# Job:
Your answer must consist solely of the line containing "brown box [598,368,793,528]" and each line after it through the end of the data, copied exactly.
(Beginning of Materials provided)
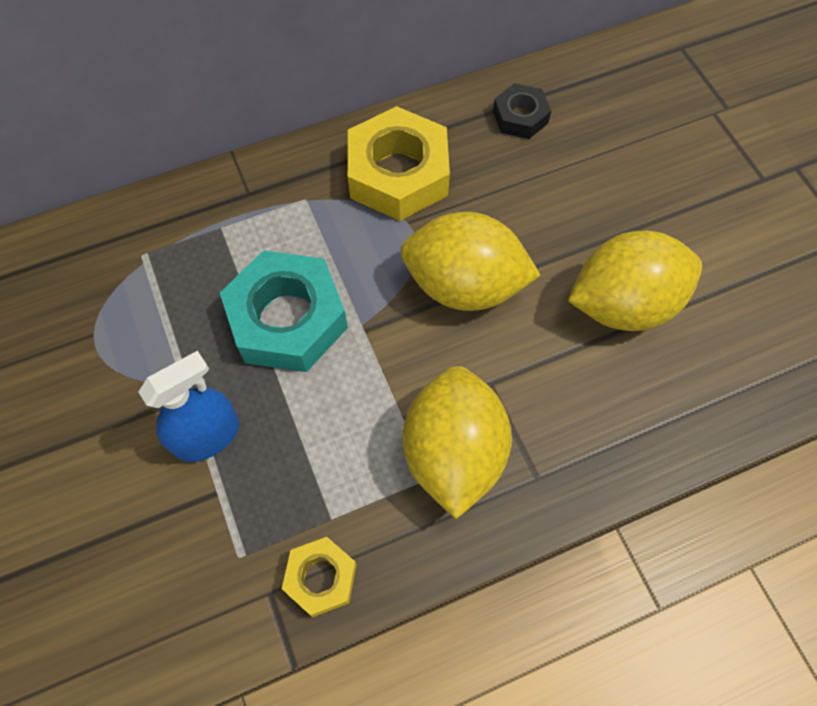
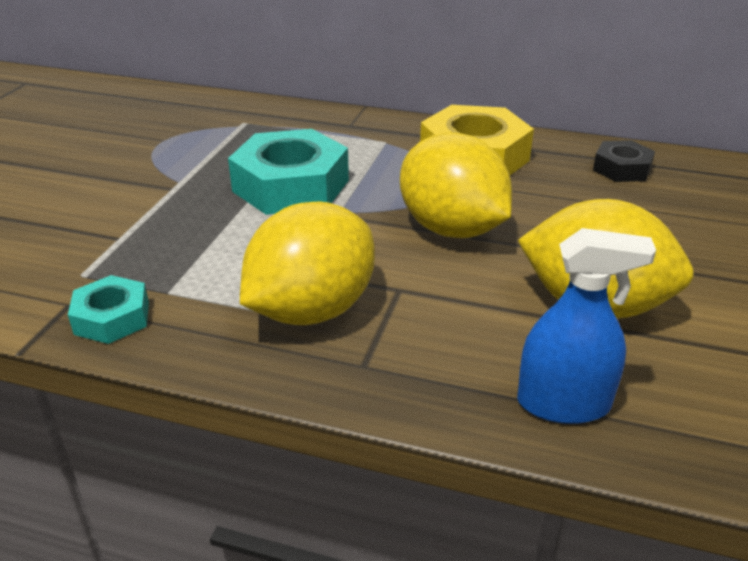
camera: 40 degrees right, 30 degrees down
blue spray bottle [139,351,239,462] -> blue spray bottle moved to [517,228,656,424]
yellow nut [282,537,357,617] -> turquoise nut [68,275,149,344]

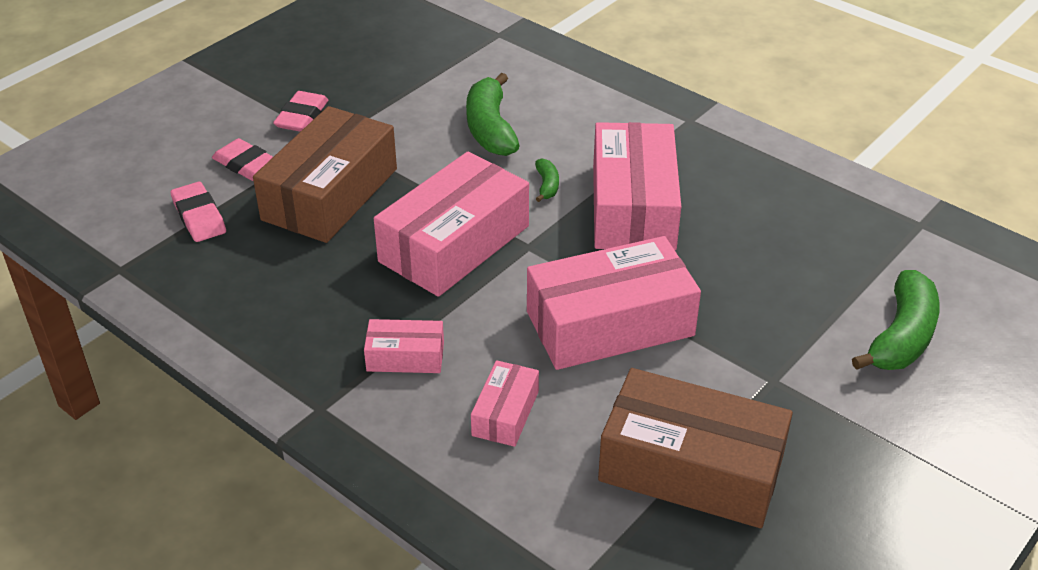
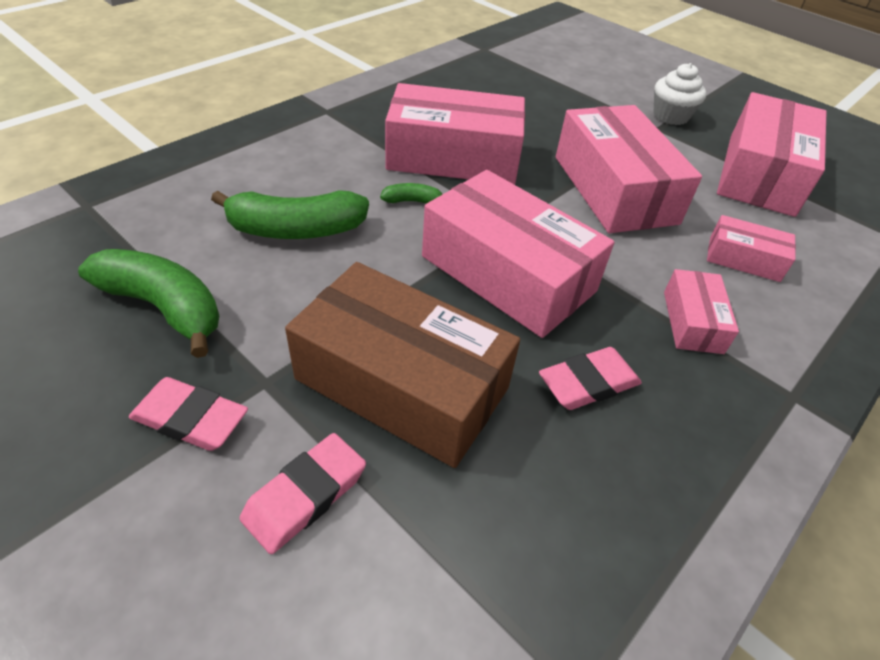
camera: 90 degrees left, 5 degrees up
pink eraser [171,182,226,242] -> pink eraser moved to [539,347,642,410]
brown box [598,368,793,528] -> pink box [717,92,827,217]
green banana [852,270,940,370] -> green banana moved to [78,249,219,358]
none -> white cupcake [654,63,707,125]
(End of Materials provided)
# Answer for this exercise:
brown box [598,368,793,528] -> pink box [717,92,827,217]
green banana [852,270,940,370] -> green banana moved to [78,249,219,358]
none -> white cupcake [654,63,707,125]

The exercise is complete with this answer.